━━━ Data to examine

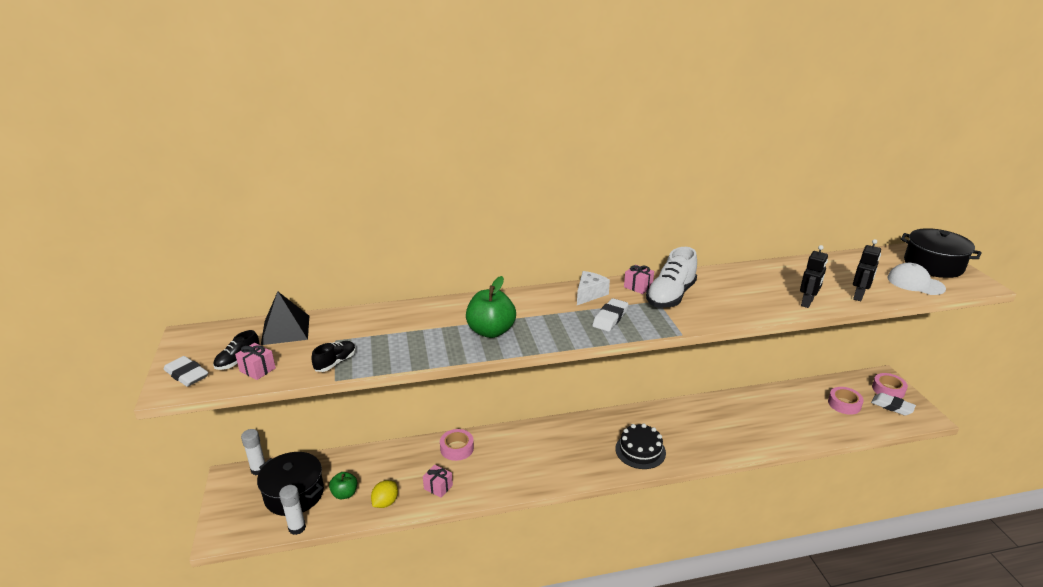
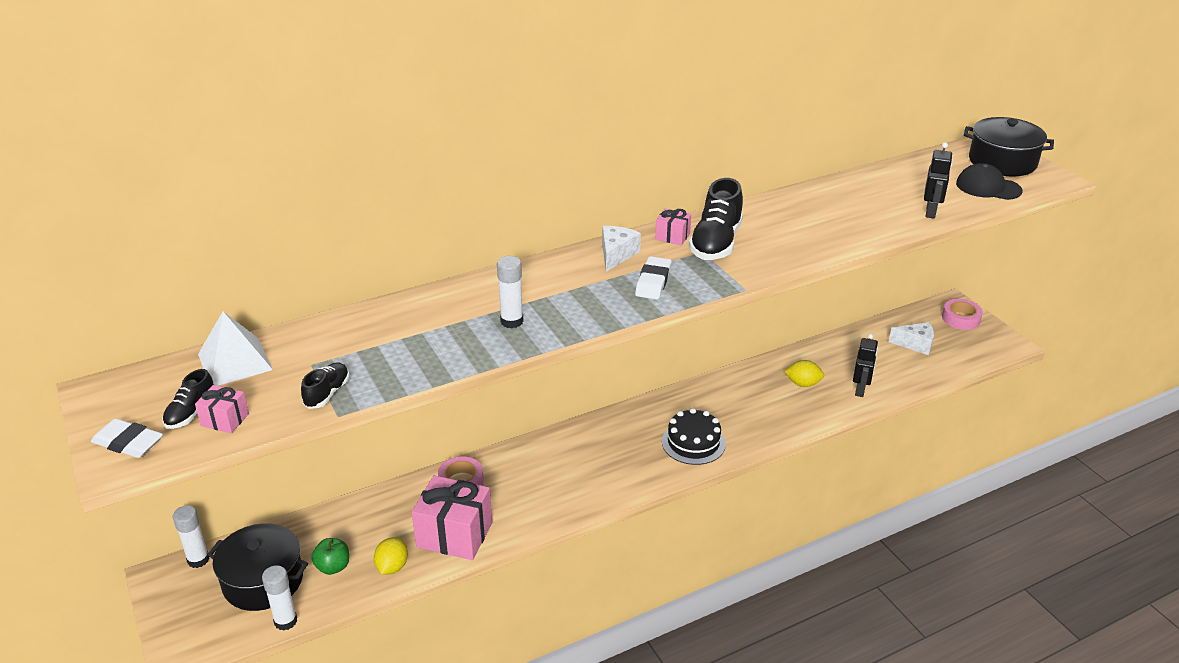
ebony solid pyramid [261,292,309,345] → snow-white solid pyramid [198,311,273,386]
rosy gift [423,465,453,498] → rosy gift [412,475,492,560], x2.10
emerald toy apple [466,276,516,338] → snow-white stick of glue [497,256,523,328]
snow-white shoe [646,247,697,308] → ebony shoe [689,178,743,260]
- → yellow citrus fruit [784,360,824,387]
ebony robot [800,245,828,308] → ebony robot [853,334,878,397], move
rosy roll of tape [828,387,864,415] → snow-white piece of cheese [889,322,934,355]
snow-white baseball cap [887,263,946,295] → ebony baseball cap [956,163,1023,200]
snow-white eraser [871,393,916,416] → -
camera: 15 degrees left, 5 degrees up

━━━━━━

• Task description:
This task calls for the records to be copied exactly, without pictures.

• Result below:
ebony solid pyramid [261,292,309,345] → snow-white solid pyramid [198,311,273,386]
rosy gift [423,465,453,498] → rosy gift [412,475,492,560], x2.10
emerald toy apple [466,276,516,338] → snow-white stick of glue [497,256,523,328]
snow-white shoe [646,247,697,308] → ebony shoe [689,178,743,260]
- → yellow citrus fruit [784,360,824,387]
ebony robot [800,245,828,308] → ebony robot [853,334,878,397], move
rosy roll of tape [828,387,864,415] → snow-white piece of cheese [889,322,934,355]
snow-white baseball cap [887,263,946,295] → ebony baseball cap [956,163,1023,200]
snow-white eraser [871,393,916,416] → -
camera: 15 degrees left, 5 degrees up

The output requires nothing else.